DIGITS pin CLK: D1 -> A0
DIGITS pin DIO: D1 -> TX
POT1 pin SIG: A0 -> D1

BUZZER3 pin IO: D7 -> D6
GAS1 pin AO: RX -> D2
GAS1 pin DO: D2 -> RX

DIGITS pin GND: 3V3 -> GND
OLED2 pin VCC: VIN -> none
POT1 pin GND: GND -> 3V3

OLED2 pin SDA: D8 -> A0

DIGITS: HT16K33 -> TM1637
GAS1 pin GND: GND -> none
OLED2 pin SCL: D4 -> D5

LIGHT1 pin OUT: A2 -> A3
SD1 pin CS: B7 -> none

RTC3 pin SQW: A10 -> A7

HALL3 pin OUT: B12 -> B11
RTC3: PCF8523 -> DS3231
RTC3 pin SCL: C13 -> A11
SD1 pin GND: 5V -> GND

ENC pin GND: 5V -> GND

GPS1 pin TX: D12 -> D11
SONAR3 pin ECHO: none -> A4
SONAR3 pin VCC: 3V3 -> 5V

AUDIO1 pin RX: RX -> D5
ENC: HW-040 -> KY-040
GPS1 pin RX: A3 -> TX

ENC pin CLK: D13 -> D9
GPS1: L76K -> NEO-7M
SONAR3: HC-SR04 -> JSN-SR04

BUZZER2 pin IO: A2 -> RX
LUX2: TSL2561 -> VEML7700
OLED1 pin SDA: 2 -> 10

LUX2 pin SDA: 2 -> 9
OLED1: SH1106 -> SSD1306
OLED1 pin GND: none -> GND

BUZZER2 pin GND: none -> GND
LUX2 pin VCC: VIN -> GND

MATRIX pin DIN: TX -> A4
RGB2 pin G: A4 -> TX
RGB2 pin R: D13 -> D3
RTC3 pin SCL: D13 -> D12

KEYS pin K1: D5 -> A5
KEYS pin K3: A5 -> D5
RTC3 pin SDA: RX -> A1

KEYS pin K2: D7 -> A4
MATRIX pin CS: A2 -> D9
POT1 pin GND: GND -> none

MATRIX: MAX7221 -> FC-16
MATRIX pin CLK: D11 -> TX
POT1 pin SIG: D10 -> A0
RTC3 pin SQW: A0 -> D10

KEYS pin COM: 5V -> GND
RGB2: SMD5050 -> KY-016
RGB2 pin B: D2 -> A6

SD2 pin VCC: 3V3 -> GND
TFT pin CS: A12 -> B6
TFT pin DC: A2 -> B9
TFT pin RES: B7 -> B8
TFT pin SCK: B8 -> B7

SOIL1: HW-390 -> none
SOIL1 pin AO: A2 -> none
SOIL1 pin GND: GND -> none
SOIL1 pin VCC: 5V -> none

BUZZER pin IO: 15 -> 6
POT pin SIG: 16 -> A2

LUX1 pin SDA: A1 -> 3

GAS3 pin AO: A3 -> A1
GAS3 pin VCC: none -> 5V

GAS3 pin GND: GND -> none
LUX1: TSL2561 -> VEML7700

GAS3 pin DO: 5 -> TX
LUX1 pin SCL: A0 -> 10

» EXERCISE GOAL
Produce a word-for-word restatement of all the records.

» RESPONSE BOX
DIGITS pin CLK: D1 -> A0
DIGITS pin DIO: D1 -> TX
POT1 pin SIG: A0 -> D1

BUZZER3 pin IO: D7 -> D6
GAS1 pin AO: RX -> D2
GAS1 pin DO: D2 -> RX

DIGITS pin GND: 3V3 -> GND
OLED2 pin VCC: VIN -> none
POT1 pin GND: GND -> 3V3

OLED2 pin SDA: D8 -> A0

DIGITS: HT16K33 -> TM1637
GAS1 pin GND: GND -> none
OLED2 pin SCL: D4 -> D5

LIGHT1 pin OUT: A2 -> A3
SD1 pin CS: B7 -> none

RTC3 pin SQW: A10 -> A7

HALL3 pin OUT: B12 -> B11
RTC3: PCF8523 -> DS3231
RTC3 pin SCL: C13 -> A11
SD1 pin GND: 5V -> GND

ENC pin GND: 5V -> GND

GPS1 pin TX: D12 -> D11
SONAR3 pin ECHO: none -> A4
SONAR3 pin VCC: 3V3 -> 5V

AUDIO1 pin RX: RX -> D5
ENC: HW-040 -> KY-040
GPS1 pin RX: A3 -> TX

ENC pin CLK: D13 -> D9
GPS1: L76K -> NEO-7M
SONAR3: HC-SR04 -> JSN-SR04

BUZZER2 pin IO: A2 -> RX
LUX2: TSL2561 -> VEML7700
OLED1 pin SDA: 2 -> 10

LUX2 pin SDA: 2 -> 9
OLED1: SH1106 -> SSD1306
OLED1 pin GND: none -> GND

BUZZER2 pin GND: none -> GND
LUX2 pin VCC: VIN -> GND

MATRIX pin DIN: TX -> A4
RGB2 pin G: A4 -> TX
RGB2 pin R: D13 -> D3
RTC3 pin SCL: D13 -> D12

KEYS pin K1: D5 -> A5
KEYS pin K3: A5 -> D5
RTC3 pin SDA: RX -> A1

KEYS pin K2: D7 -> A4
MATRIX pin CS: A2 -> D9
POT1 pin GND: GND -> none

MATRIX: MAX7221 -> FC-16
MATRIX pin CLK: D11 -> TX
POT1 pin SIG: D10 -> A0
RTC3 pin SQW: A0 -> D10

KEYS pin COM: 5V -> GND
RGB2: SMD5050 -> KY-016
RGB2 pin B: D2 -> A6

SD2 pin VCC: 3V3 -> GND
TFT pin CS: A12 -> B6
TFT pin DC: A2 -> B9
TFT pin RES: B7 -> B8
TFT pin SCK: B8 -> B7

SOIL1: HW-390 -> none
SOIL1 pin AO: A2 -> none
SOIL1 pin GND: GND -> none
SOIL1 pin VCC: 5V -> none

BUZZER pin IO: 15 -> 6
POT pin SIG: 16 -> A2

LUX1 pin SDA: A1 -> 3

GAS3 pin AO: A3 -> A1
GAS3 pin VCC: none -> 5V

GAS3 pin GND: GND -> none
LUX1: TSL2561 -> VEML7700

GAS3 pin DO: 5 -> TX
LUX1 pin SCL: A0 -> 10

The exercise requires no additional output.